What you need to do >>
For this exercise, return exactly the lines of the material below that begin at the one with "red cutting board: 1 -> 2" and stop after the one with "turquoise mushroom: 3 -> 2".

Available data >>
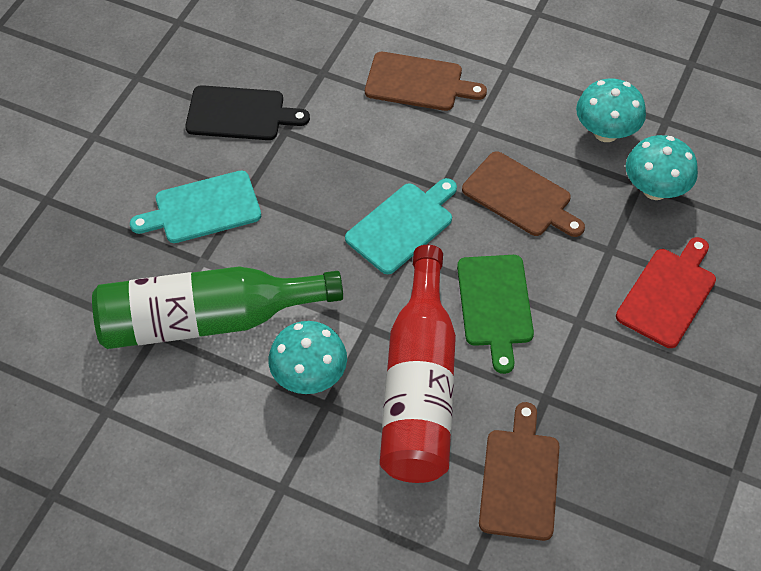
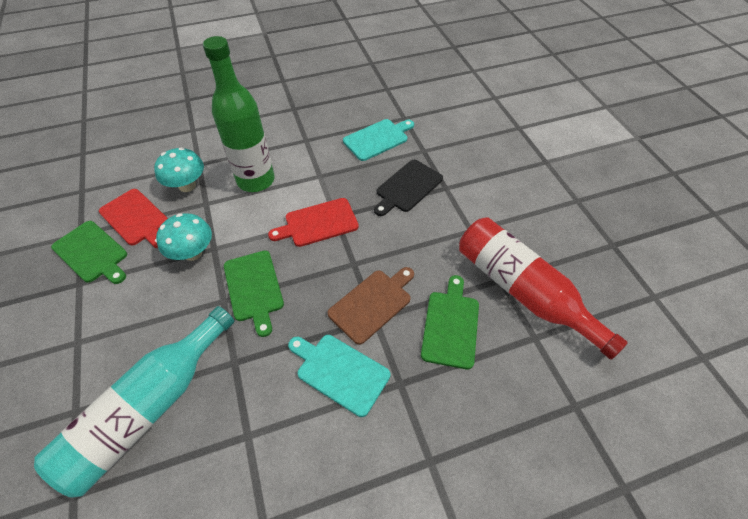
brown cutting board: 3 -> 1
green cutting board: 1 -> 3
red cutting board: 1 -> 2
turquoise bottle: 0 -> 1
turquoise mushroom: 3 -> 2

---

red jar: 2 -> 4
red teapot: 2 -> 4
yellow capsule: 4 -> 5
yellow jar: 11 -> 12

==

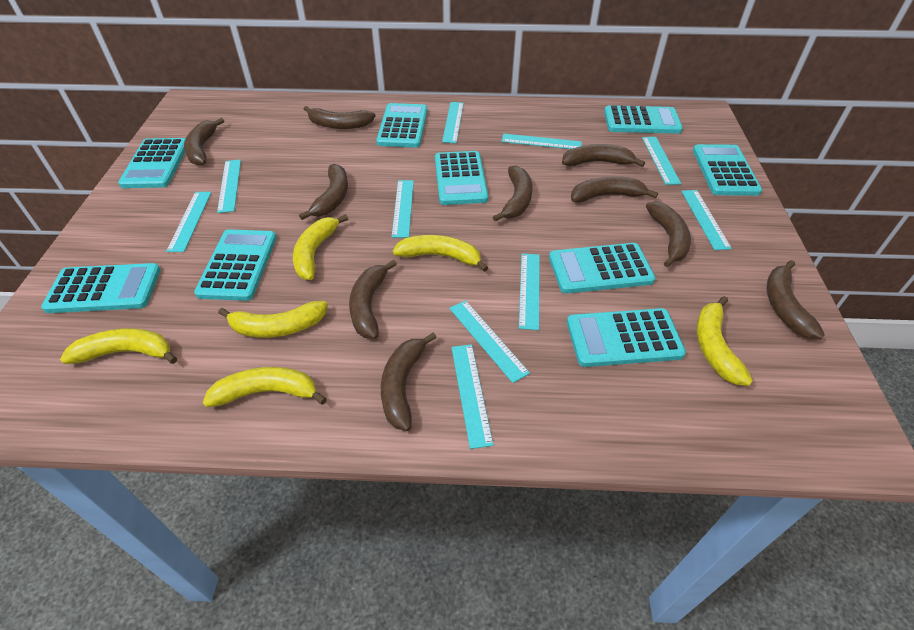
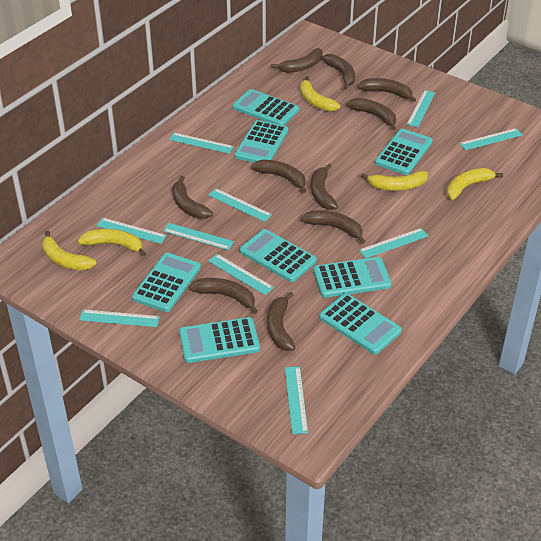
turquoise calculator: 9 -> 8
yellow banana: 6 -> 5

Exercise output >>
red cutting board: 1 -> 2
turquoise bottle: 0 -> 1
turquoise mushroom: 3 -> 2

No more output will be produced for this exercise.